Your assignment
Please show every line in the entries below that includes the word "bowl".

Materials provided
▬▬▬▬▬▬

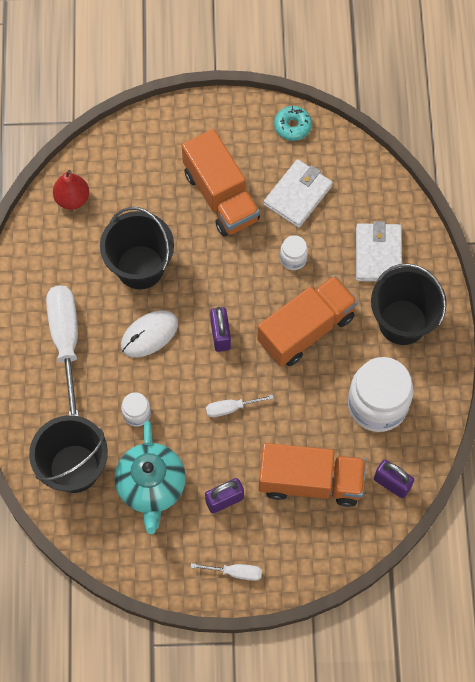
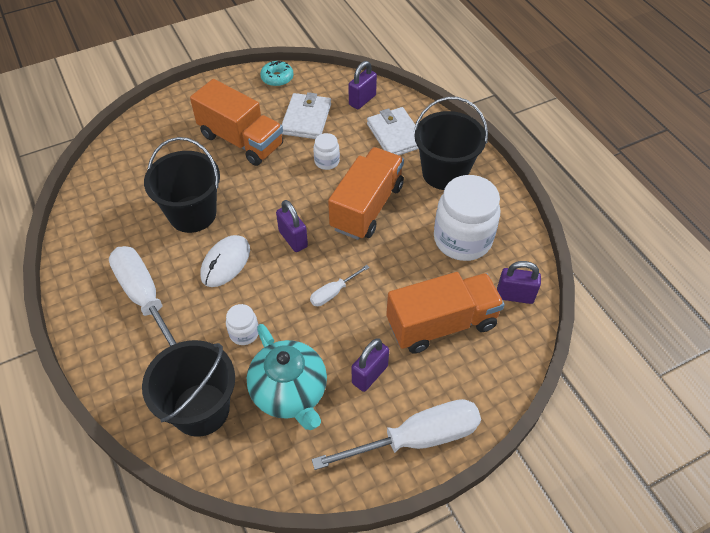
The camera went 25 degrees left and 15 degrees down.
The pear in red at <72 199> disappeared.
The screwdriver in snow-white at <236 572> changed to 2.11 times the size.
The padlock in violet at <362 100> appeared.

▬▬▬▬▬▬

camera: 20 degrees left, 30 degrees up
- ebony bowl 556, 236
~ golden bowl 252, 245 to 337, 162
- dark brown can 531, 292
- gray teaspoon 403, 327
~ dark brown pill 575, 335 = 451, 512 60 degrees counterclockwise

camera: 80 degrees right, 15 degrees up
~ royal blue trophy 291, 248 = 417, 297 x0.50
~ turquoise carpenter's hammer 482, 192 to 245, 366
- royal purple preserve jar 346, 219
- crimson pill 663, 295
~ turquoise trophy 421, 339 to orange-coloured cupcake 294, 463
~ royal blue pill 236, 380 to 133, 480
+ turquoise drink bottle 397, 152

▬▬▬▬▬▬

The answer
- ebony bowl 556, 236
~ golden bowl 252, 245 to 337, 162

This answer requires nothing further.